## Assignment
After finding the line containing "orange battery (780, 184) => nothing" below, please output that line and each following one through the line containing "nothing => ebony bowling pin (680, 121)", exactly as written.

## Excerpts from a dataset
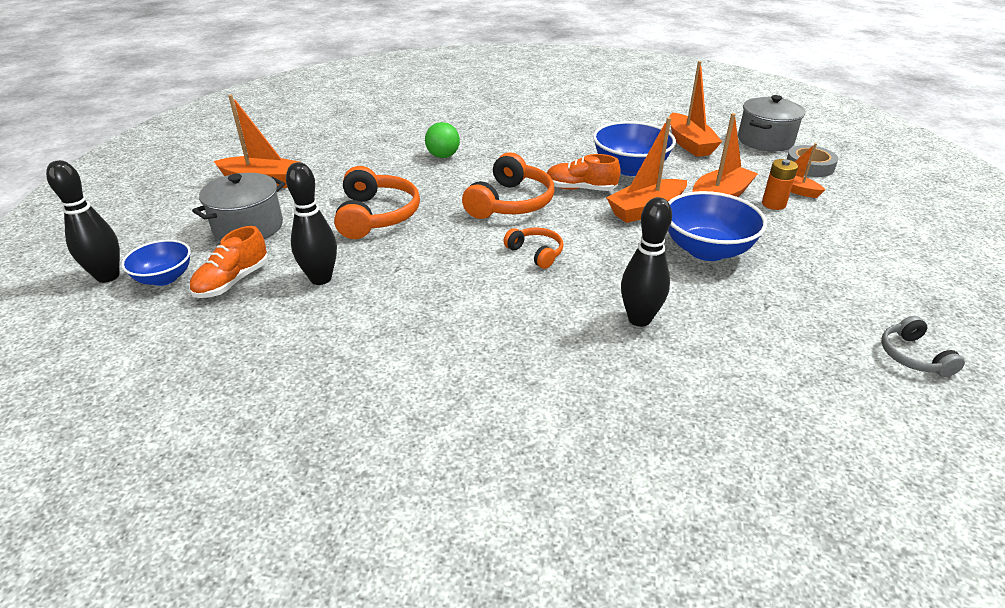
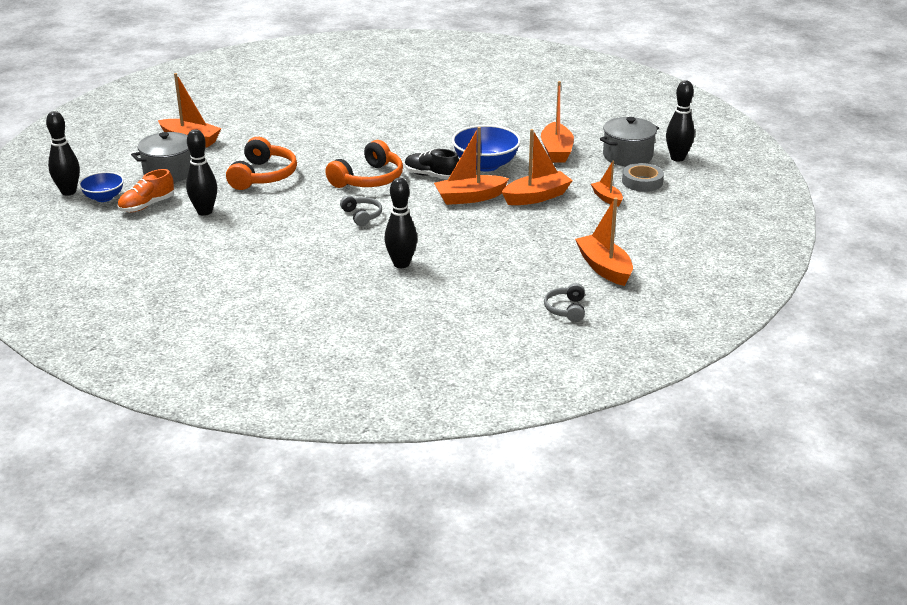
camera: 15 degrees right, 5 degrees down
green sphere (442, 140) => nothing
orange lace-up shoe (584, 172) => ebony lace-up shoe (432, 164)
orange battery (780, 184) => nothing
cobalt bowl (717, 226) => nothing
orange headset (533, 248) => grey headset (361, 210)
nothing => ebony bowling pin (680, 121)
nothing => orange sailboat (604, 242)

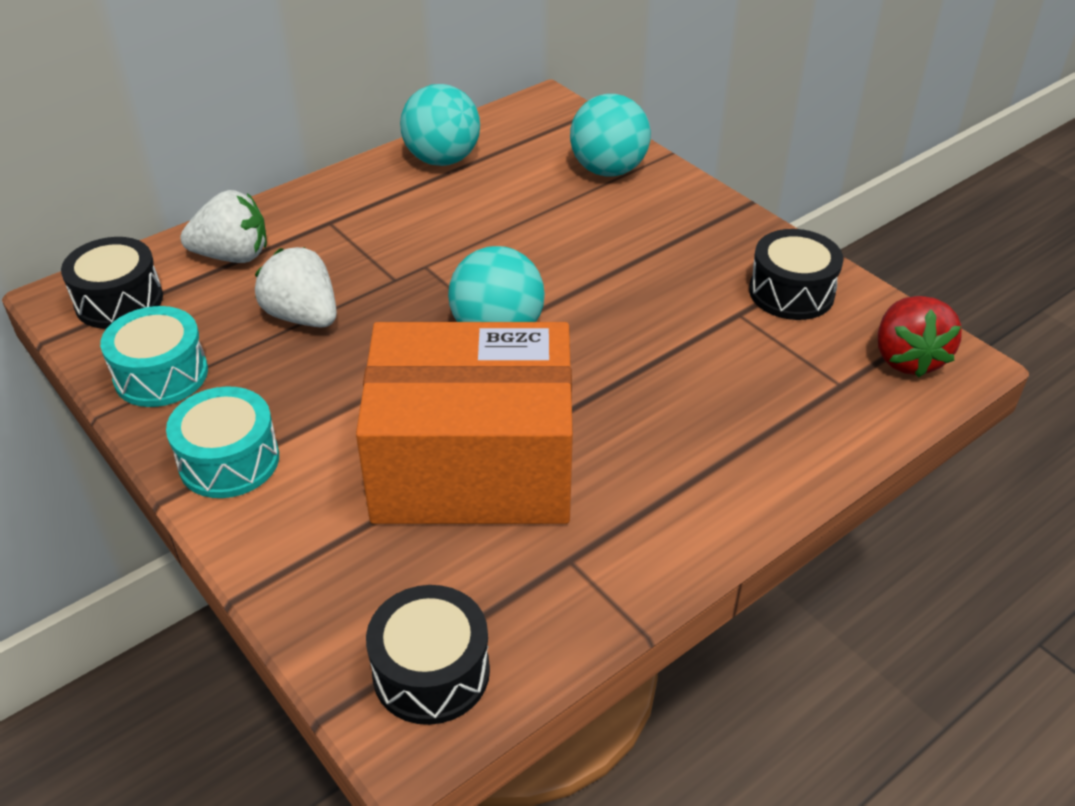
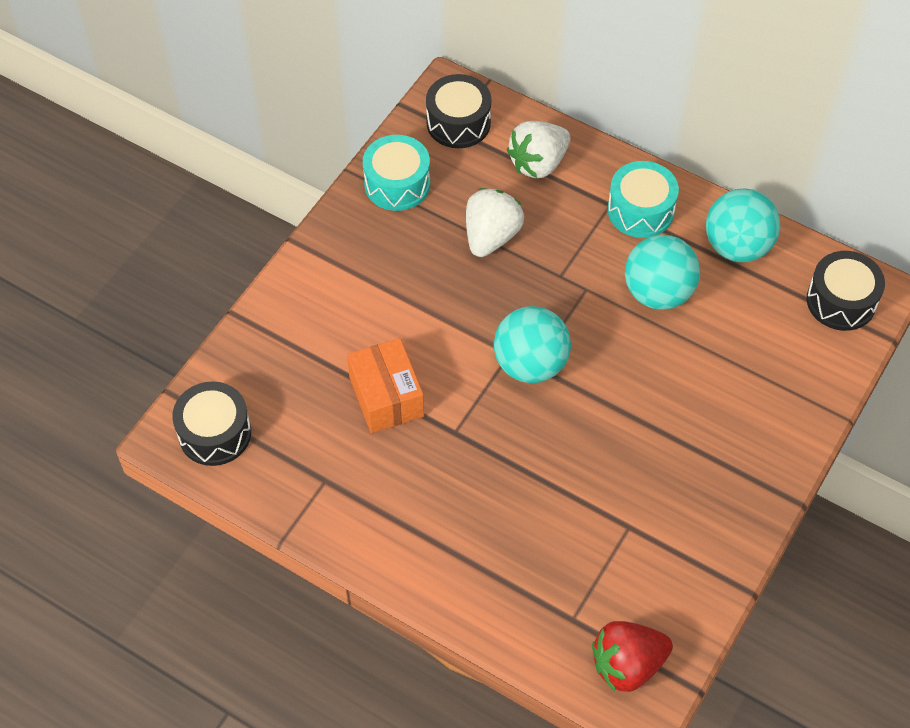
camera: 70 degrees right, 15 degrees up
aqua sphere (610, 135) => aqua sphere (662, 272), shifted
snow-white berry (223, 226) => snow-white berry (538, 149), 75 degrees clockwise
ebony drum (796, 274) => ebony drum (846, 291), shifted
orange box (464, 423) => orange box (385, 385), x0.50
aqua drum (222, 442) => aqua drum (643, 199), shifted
* * *
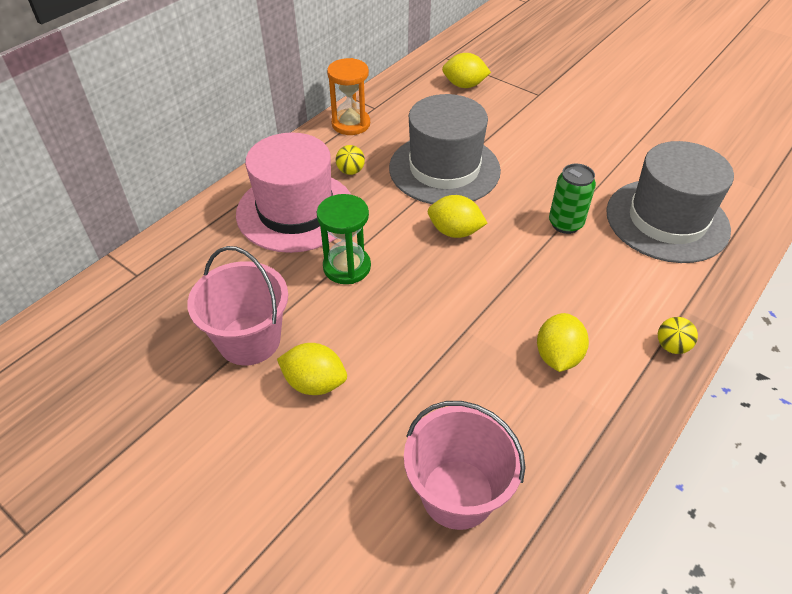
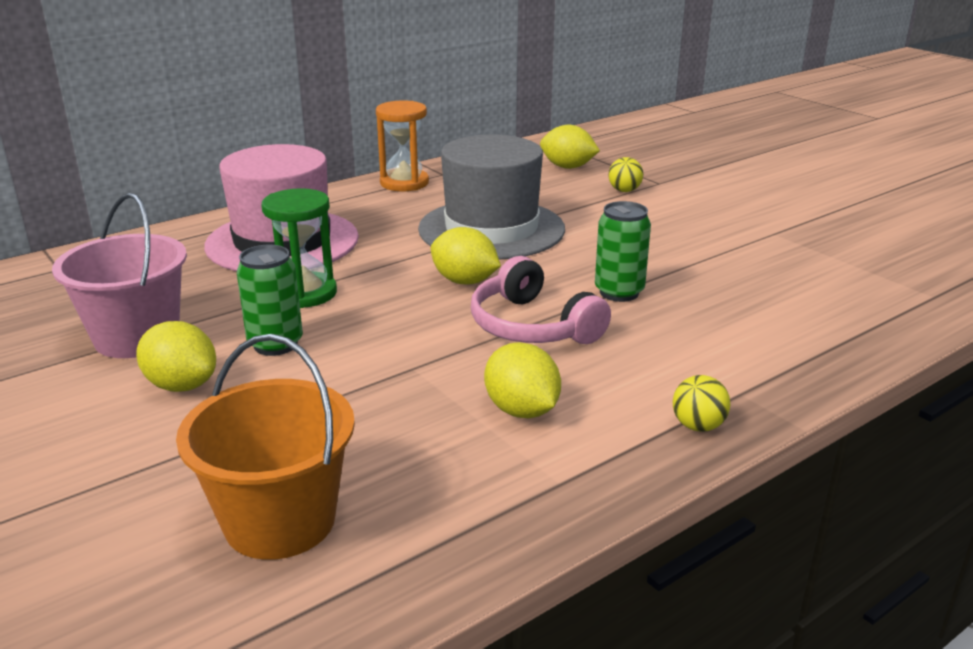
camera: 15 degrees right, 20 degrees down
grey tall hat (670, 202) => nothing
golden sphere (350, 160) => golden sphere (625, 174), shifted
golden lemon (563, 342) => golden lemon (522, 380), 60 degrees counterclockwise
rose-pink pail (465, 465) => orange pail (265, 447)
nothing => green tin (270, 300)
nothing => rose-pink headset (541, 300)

## Solution to this exercise
orange battery (780, 184) => nothing
cobalt bowl (717, 226) => nothing
orange headset (533, 248) => grey headset (361, 210)
nothing => ebony bowling pin (680, 121)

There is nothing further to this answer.